# EXERCISE INSTRUCTIONS:
Restate word for word each line from the one containing "(75, 235) = (101, 420): blue" through the end of the material, and nothing more. Drop every picture.

[[ DATA SHOWN, beginning ]]

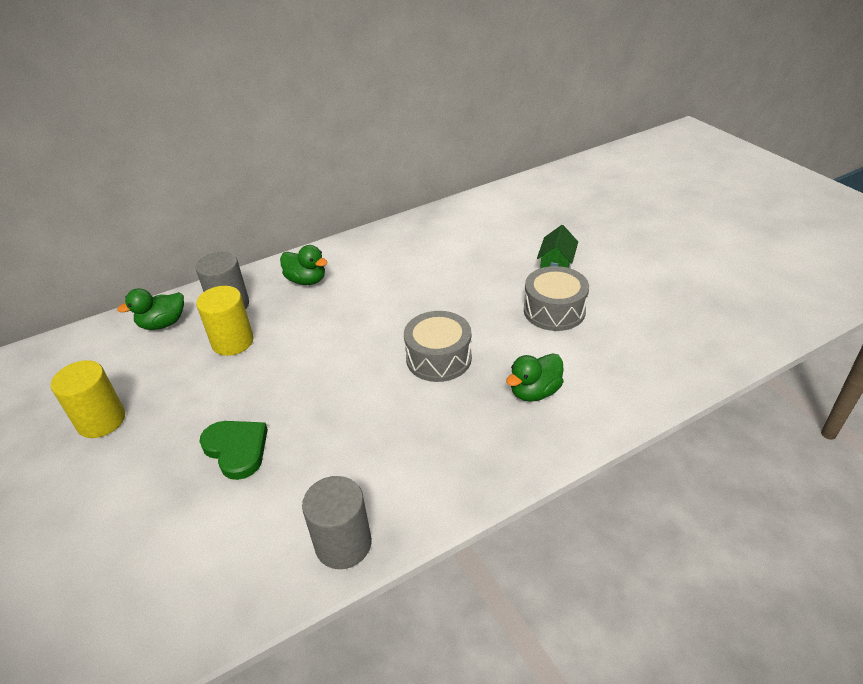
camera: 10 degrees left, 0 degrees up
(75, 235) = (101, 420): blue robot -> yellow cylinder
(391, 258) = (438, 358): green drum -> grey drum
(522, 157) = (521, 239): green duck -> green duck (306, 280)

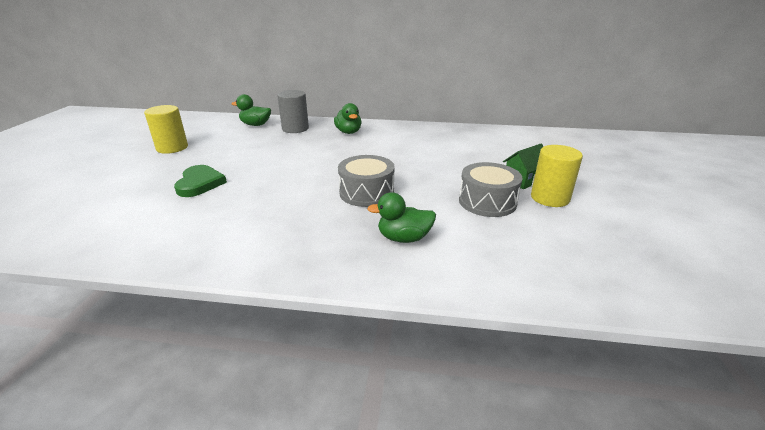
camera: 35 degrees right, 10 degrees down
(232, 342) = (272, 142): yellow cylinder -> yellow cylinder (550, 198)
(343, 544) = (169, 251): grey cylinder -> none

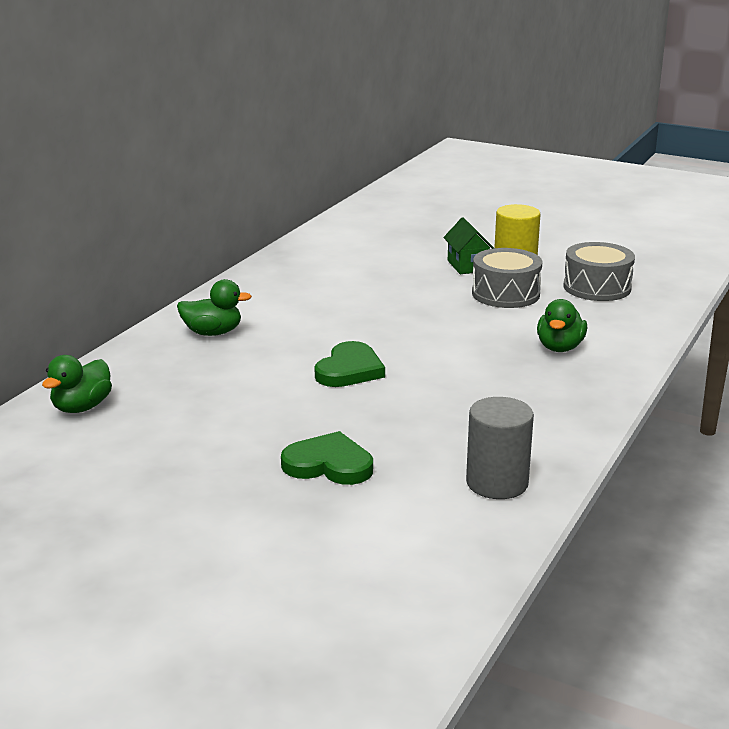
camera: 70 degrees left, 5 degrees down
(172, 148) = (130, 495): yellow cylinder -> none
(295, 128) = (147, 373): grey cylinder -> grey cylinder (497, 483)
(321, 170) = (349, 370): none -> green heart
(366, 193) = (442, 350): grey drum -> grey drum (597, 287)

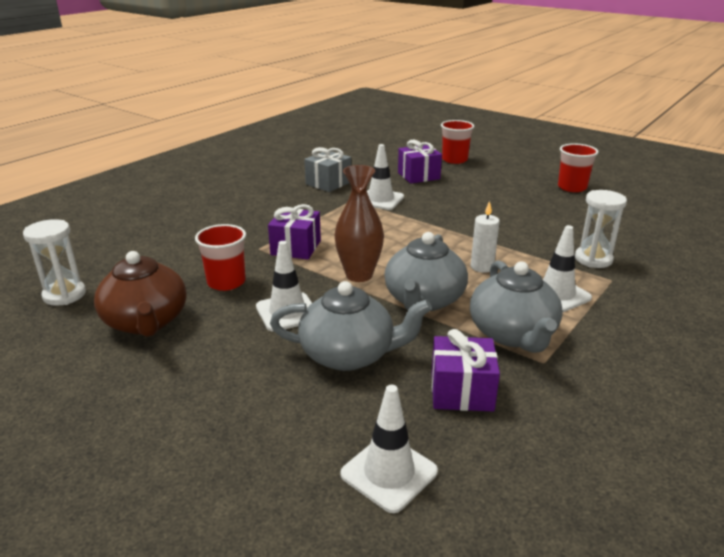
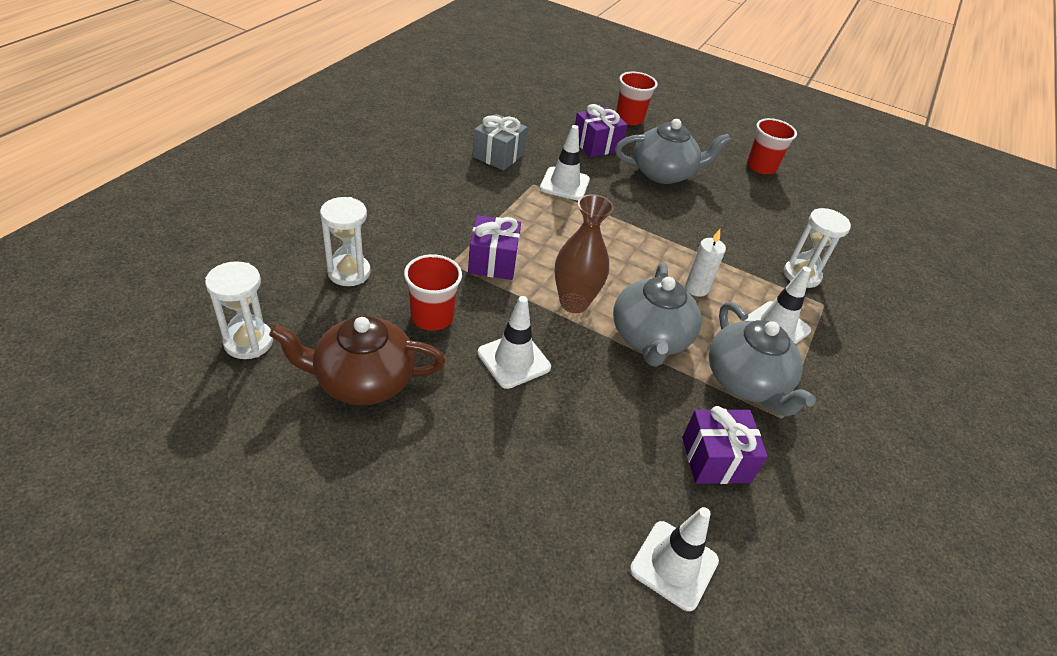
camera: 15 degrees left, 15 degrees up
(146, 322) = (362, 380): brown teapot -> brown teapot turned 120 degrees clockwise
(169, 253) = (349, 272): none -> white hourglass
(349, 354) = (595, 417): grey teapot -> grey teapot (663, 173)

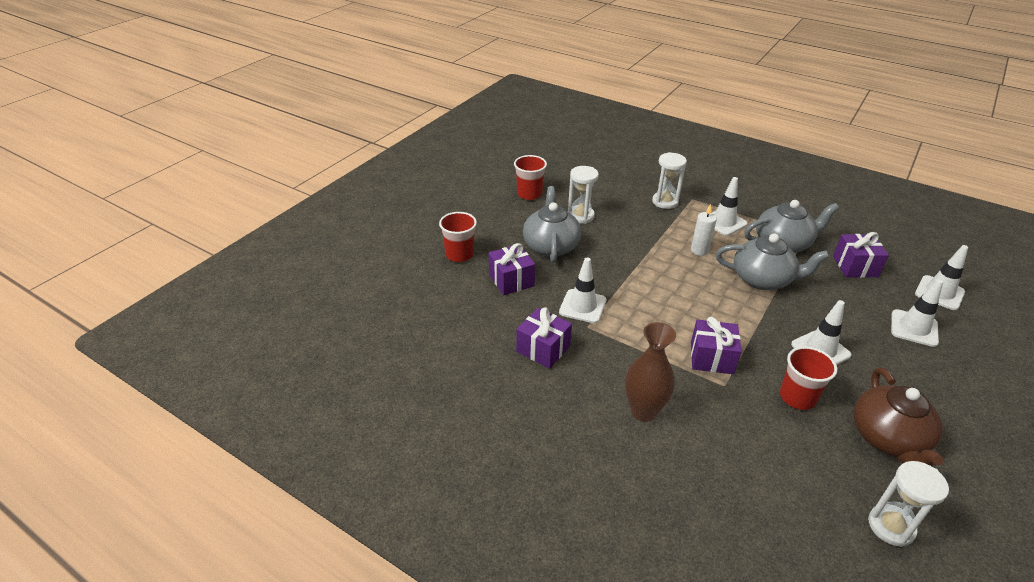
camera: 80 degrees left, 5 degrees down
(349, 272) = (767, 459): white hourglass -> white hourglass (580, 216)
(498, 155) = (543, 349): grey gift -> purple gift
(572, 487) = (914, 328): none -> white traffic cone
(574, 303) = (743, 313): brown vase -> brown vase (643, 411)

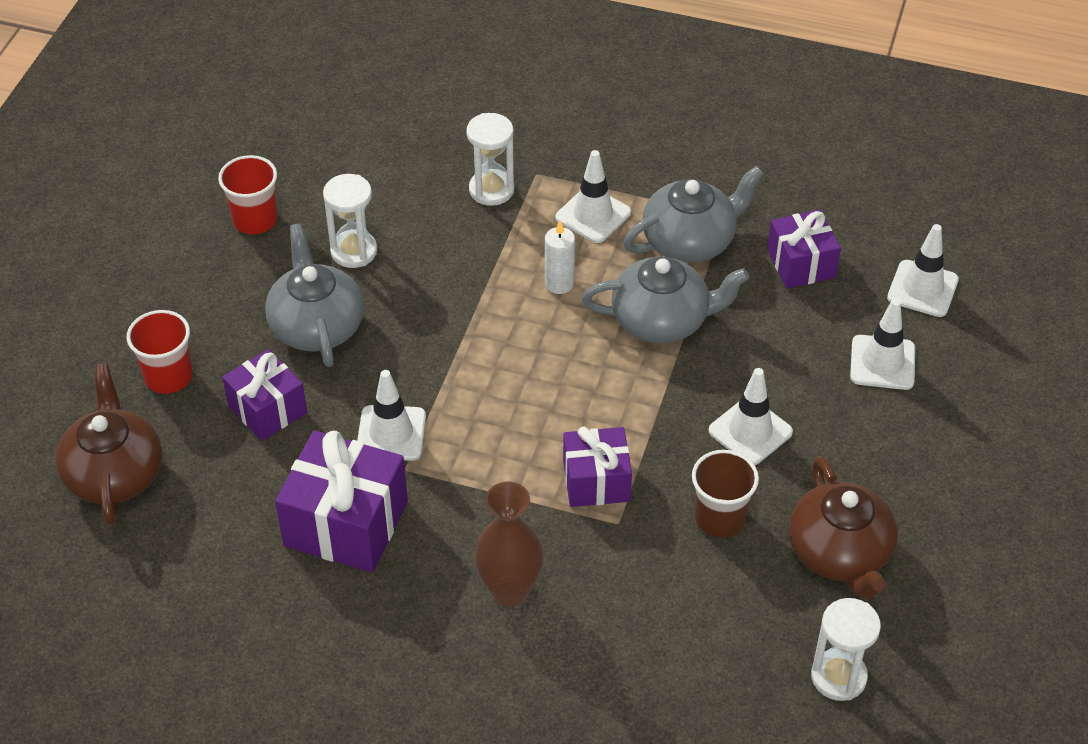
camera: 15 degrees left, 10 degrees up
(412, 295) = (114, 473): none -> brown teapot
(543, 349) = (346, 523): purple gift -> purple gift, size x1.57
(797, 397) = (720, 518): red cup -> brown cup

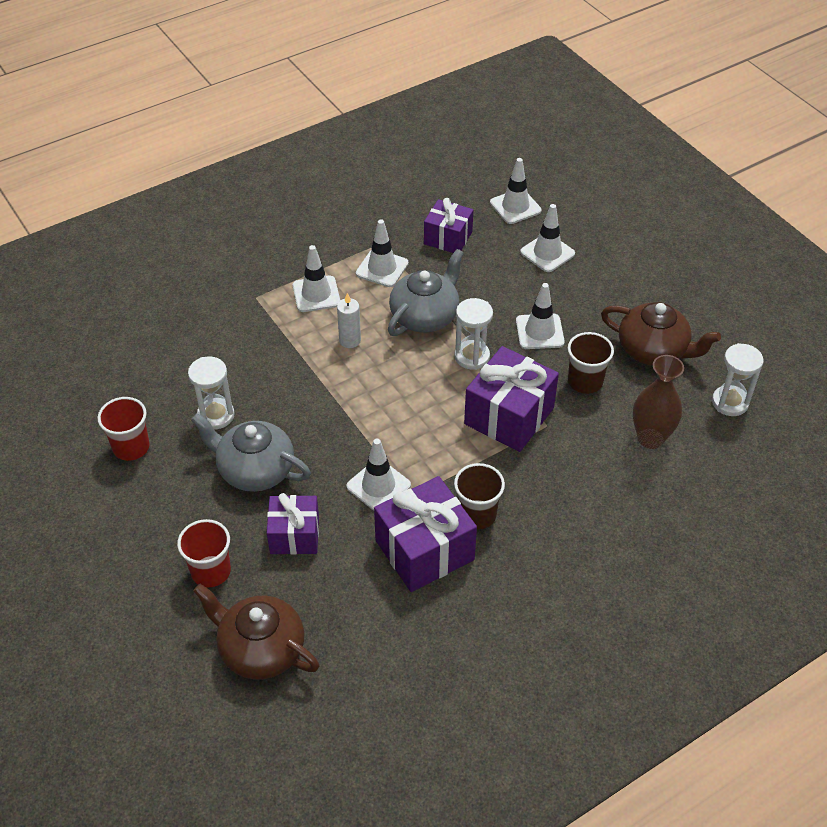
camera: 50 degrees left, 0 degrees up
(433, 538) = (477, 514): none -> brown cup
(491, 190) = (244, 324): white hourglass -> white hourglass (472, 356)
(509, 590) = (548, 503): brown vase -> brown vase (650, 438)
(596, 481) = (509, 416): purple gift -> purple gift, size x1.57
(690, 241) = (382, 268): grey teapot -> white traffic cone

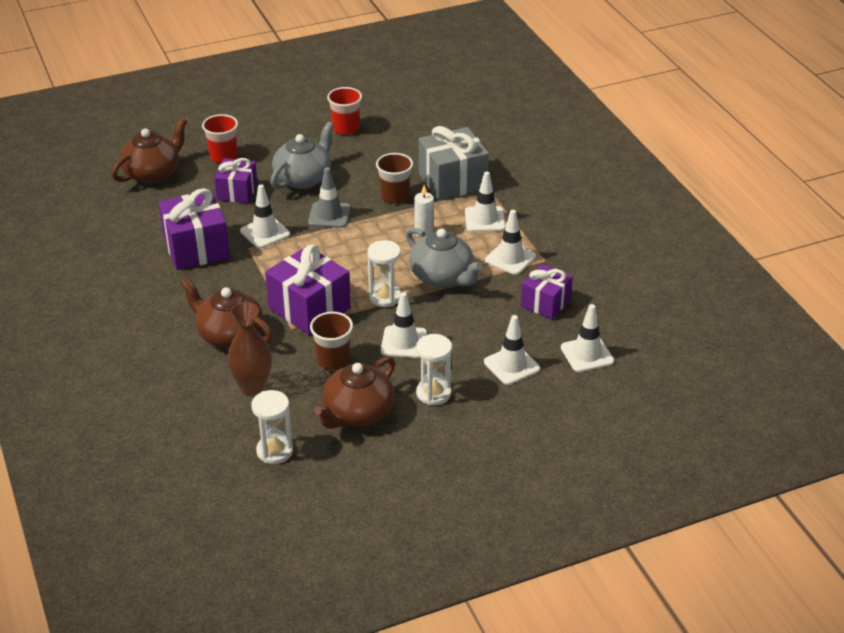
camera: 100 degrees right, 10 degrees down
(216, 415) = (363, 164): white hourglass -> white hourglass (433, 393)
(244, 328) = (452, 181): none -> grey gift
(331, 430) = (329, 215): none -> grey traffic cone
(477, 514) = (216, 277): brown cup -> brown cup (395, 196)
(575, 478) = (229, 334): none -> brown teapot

[[ DATA SHOWN, end ]]

# SOLUTION:
(75, 235) = (101, 420): blue robot -> yellow cylinder
(391, 258) = (438, 358): green drum -> grey drum
(522, 157) = (521, 239): green duck -> green duck (306, 280)

camera: 35 degrees right, 10 degrees down
(232, 342) = (272, 142): yellow cylinder -> yellow cylinder (550, 198)
(343, 544) = (169, 251): grey cylinder -> none

camera: 70 degrees left, 5 degrees down
(172, 148) = (130, 495): yellow cylinder -> none
(295, 128) = (147, 373): grey cylinder -> grey cylinder (497, 483)
(321, 170) = (349, 370): none -> green heart
(366, 193) = (442, 350): grey drum -> grey drum (597, 287)

camera: 15 degrees left, 15 degrees up
(146, 322) = (362, 380): brown teapot -> brown teapot turned 120 degrees clockwise
(169, 253) = (349, 272): none -> white hourglass
(349, 354) = (595, 417): grey teapot -> grey teapot (663, 173)

camera: 80 degrees left, 5 degrees down
(349, 272) = (767, 459): white hourglass -> white hourglass (580, 216)
(498, 155) = (543, 349): grey gift -> purple gift
(572, 487) = (914, 328): none -> white traffic cone
(574, 303) = (743, 313): brown vase -> brown vase (643, 411)

camera: 15 degrees left, 10 degrees up
(412, 295) = (114, 473): none -> brown teapot
(543, 349) = (346, 523): purple gift -> purple gift, size x1.57
(797, 397) = (720, 518): red cup -> brown cup

camera: 50 degrees left, 0 degrees up
(433, 538) = (477, 514): none -> brown cup
(491, 190) = (244, 324): white hourglass -> white hourglass (472, 356)
(509, 590) = (548, 503): brown vase -> brown vase (650, 438)
(596, 481) = (509, 416): purple gift -> purple gift, size x1.57
(690, 241) = (382, 268): grey teapot -> white traffic cone

camera: 100 degrees right, 10 degrees down
(216, 415) = (363, 164): white hourglass -> white hourglass (433, 393)
(244, 328) = (452, 181): none -> grey gift
(331, 430) = (329, 215): none -> grey traffic cone
(477, 514) = (216, 277): brown cup -> brown cup (395, 196)
(575, 478) = (229, 334): none -> brown teapot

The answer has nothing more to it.